#### [TASK ITEM]
Leave out the lines before the one with "blue mushroom: 2 -> 3"; output that line and all remaining lines of the records exactly.

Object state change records
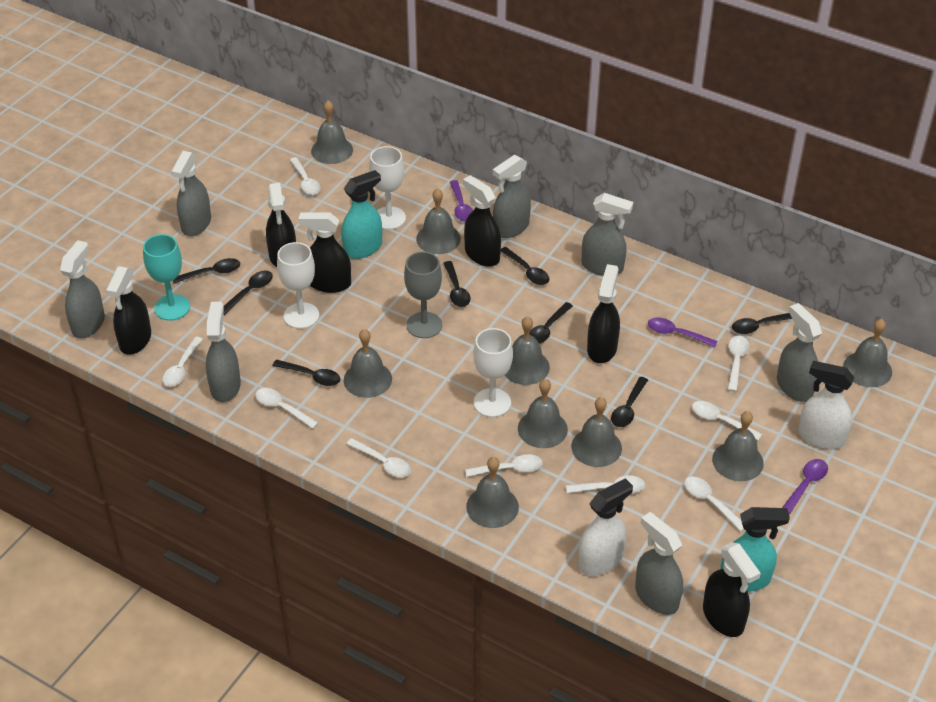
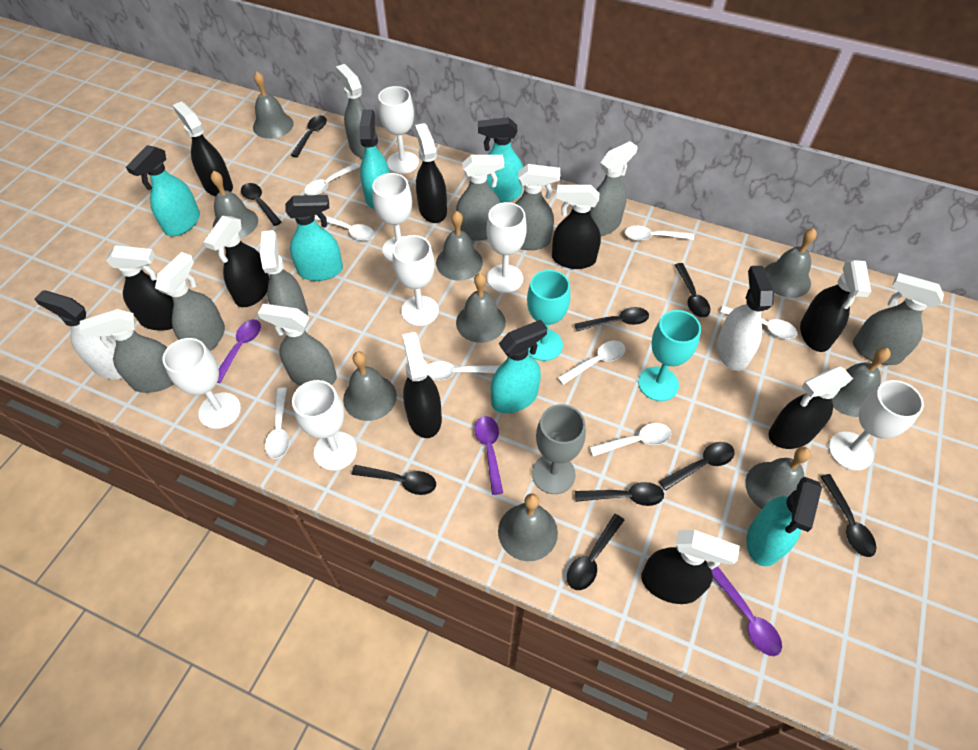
black spoon: 8 -> 9
black spray bottle: 6 -> 9
grey spray bottle: 7 -> 9
turquoise goblet: 1 -> 2
turquoise spray bottle: 2 -> 6
white goblet: 3 -> 7
white spoon: 9 -> 8

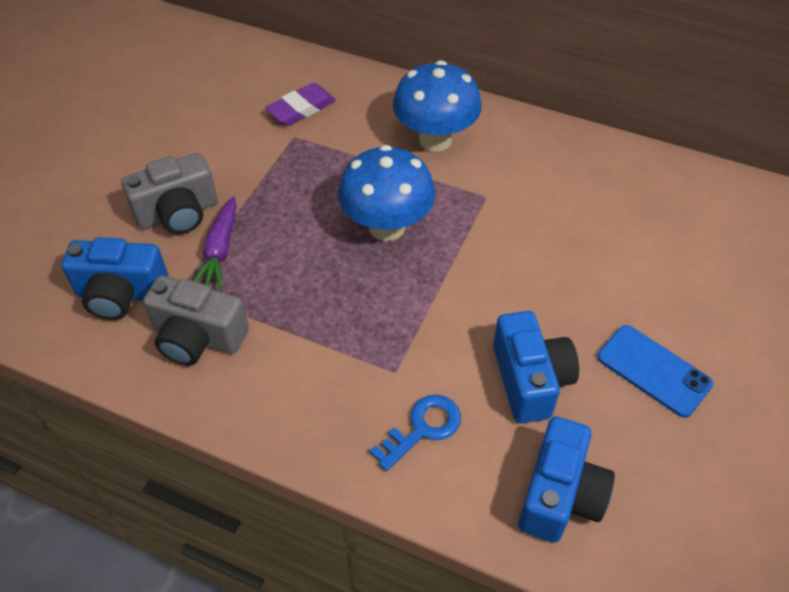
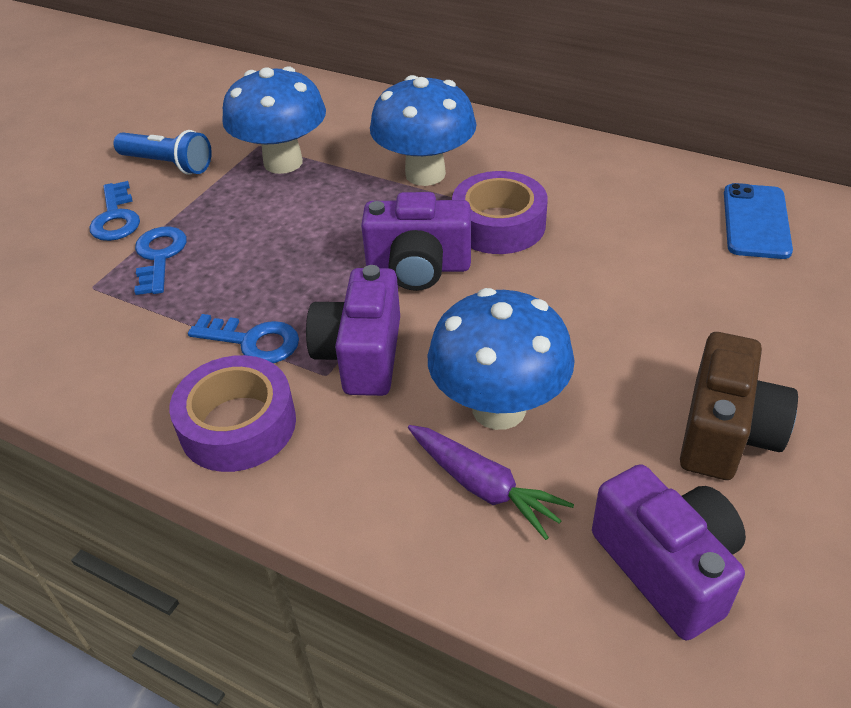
blue camera: 3 -> 0
blue flashlight: 0 -> 1
blue key: 1 -> 3
blue mushroom: 2 -> 3
brown camera: 0 -> 1
grey camera: 2 -> 0
purple camera: 0 -> 3
purple eraser: 1 -> 0
purple tape: 0 -> 2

#### [OUTPUT FOR THIS EXERCISE]
blue mushroom: 2 -> 3
brown camera: 0 -> 1
grey camera: 2 -> 0
purple camera: 0 -> 3
purple eraser: 1 -> 0
purple tape: 0 -> 2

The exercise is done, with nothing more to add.